- _RECORDS FOR THE EXERCISE_
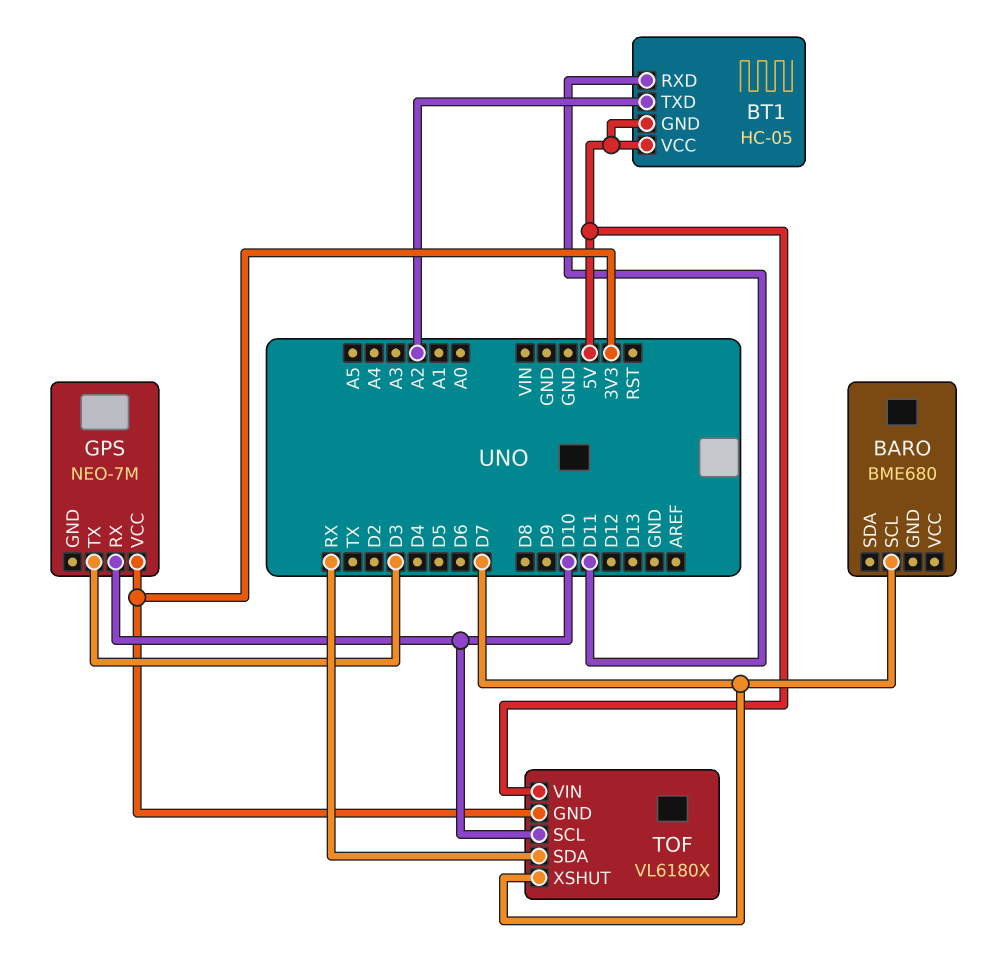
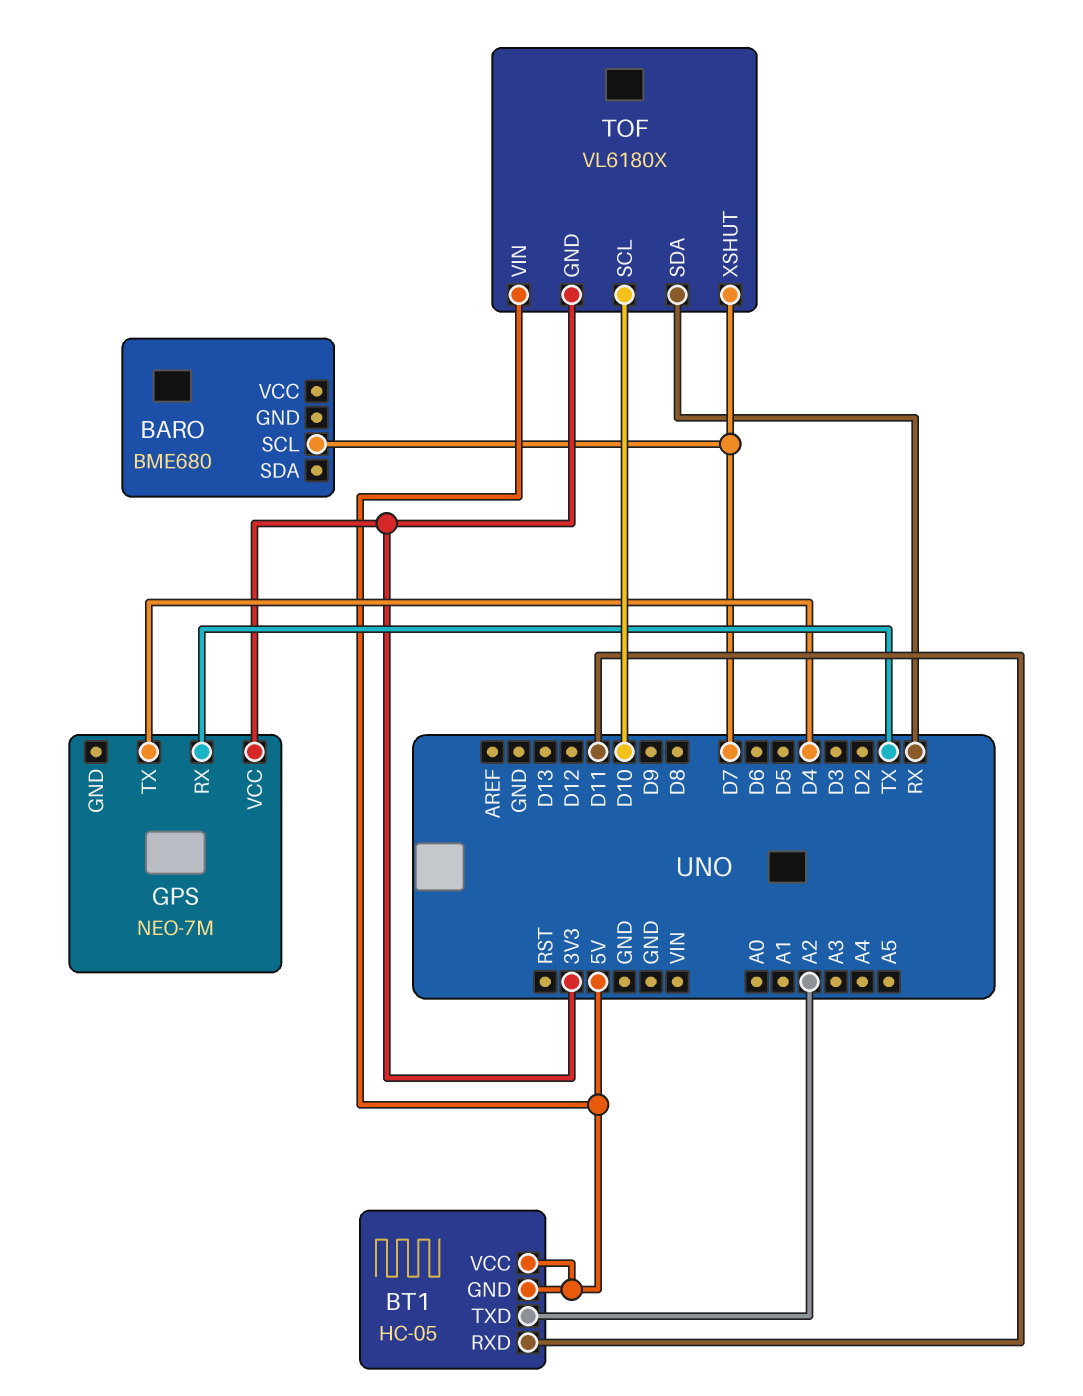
GPS pin RX: D10 -> TX
GPS pin TX: D3 -> D4

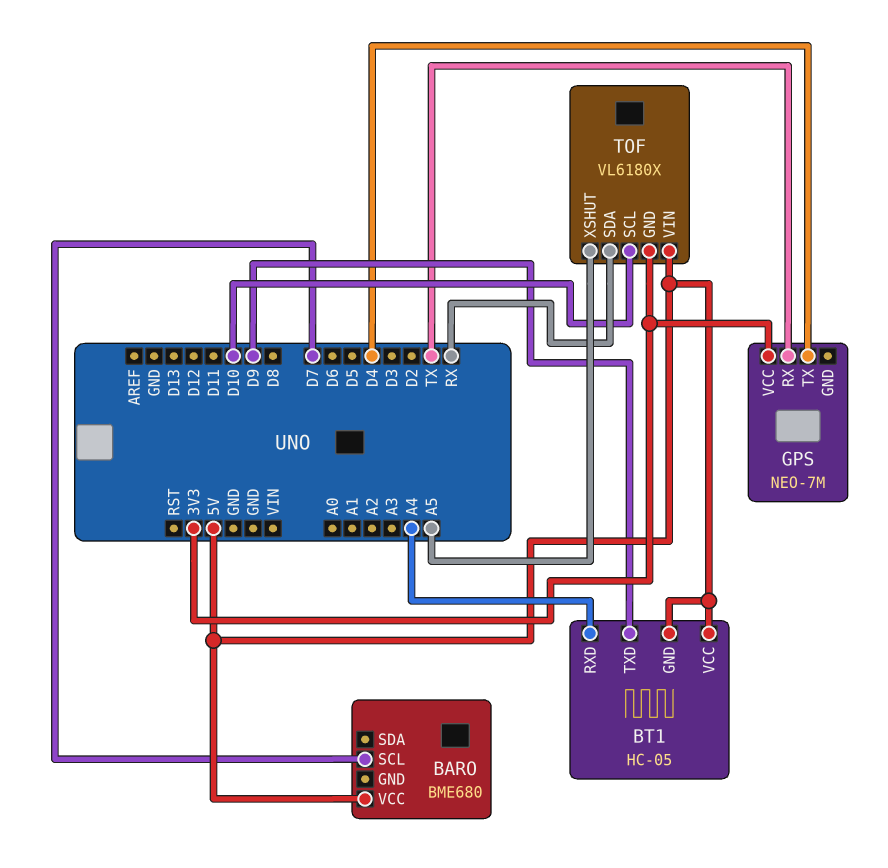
BARO pin VCC: none -> 5V
BT1 pin RXD: D11 -> A4
BT1 pin TXD: A2 -> D9
TOF pin XSHUT: D7 -> A5

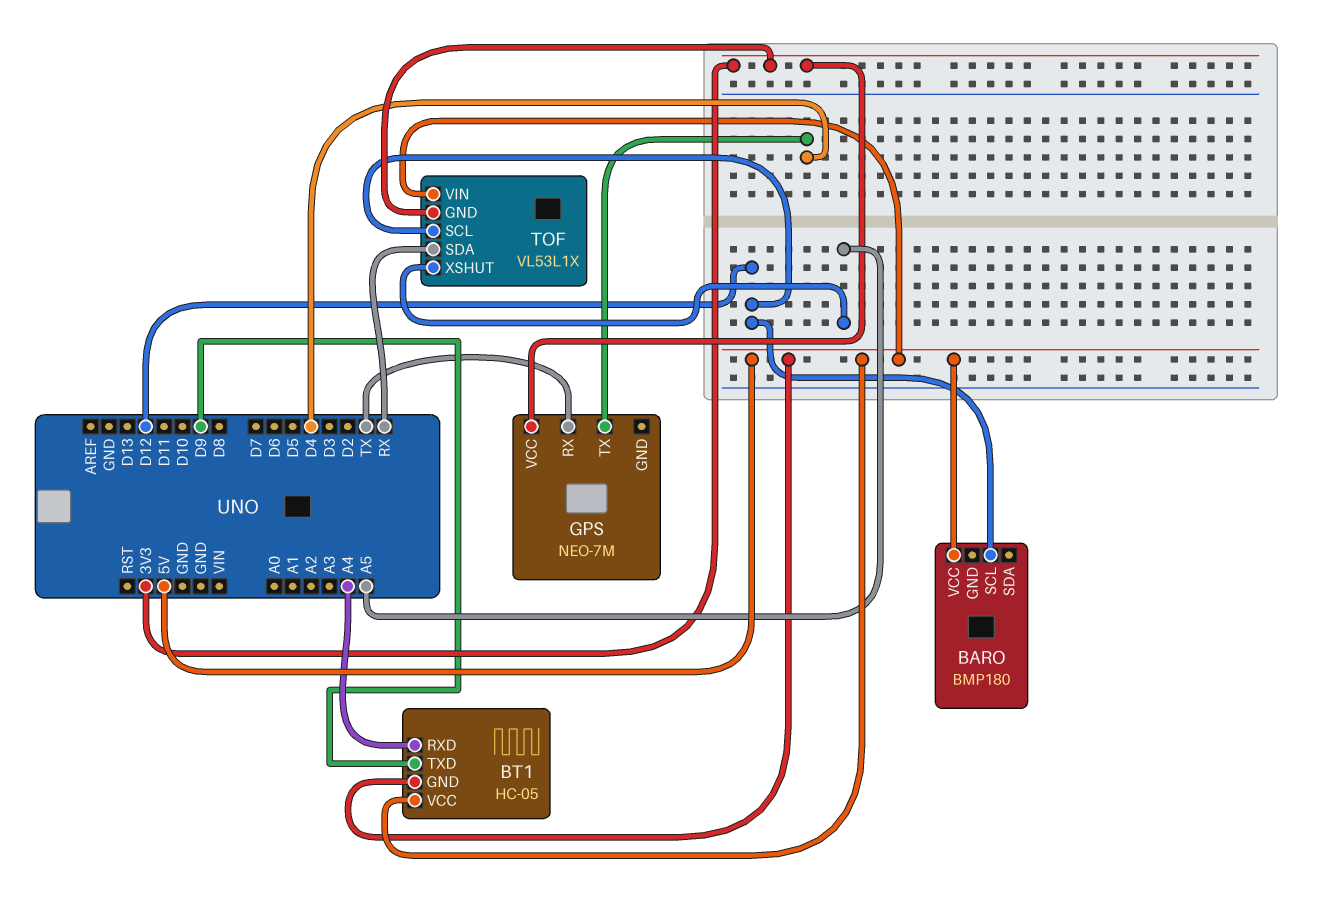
BARO: BME680 -> BMP180
BARO pin SCL: D7 -> D12
TOF: VL6180X -> VL53L1X
TOF pin SCL: D10 -> D12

- _WHAT THE TASK REQUIRES_
Everything from the line containing "BT1 pin RXD: D11 -> A4" through the final line of the material must be set down exactly, except the pictures.

- _PROBLEM SOLUTION_
BT1 pin RXD: D11 -> A4
BT1 pin TXD: A2 -> D9
TOF pin XSHUT: D7 -> A5

BARO: BME680 -> BMP180
BARO pin SCL: D7 -> D12
TOF: VL6180X -> VL53L1X
TOF pin SCL: D10 -> D12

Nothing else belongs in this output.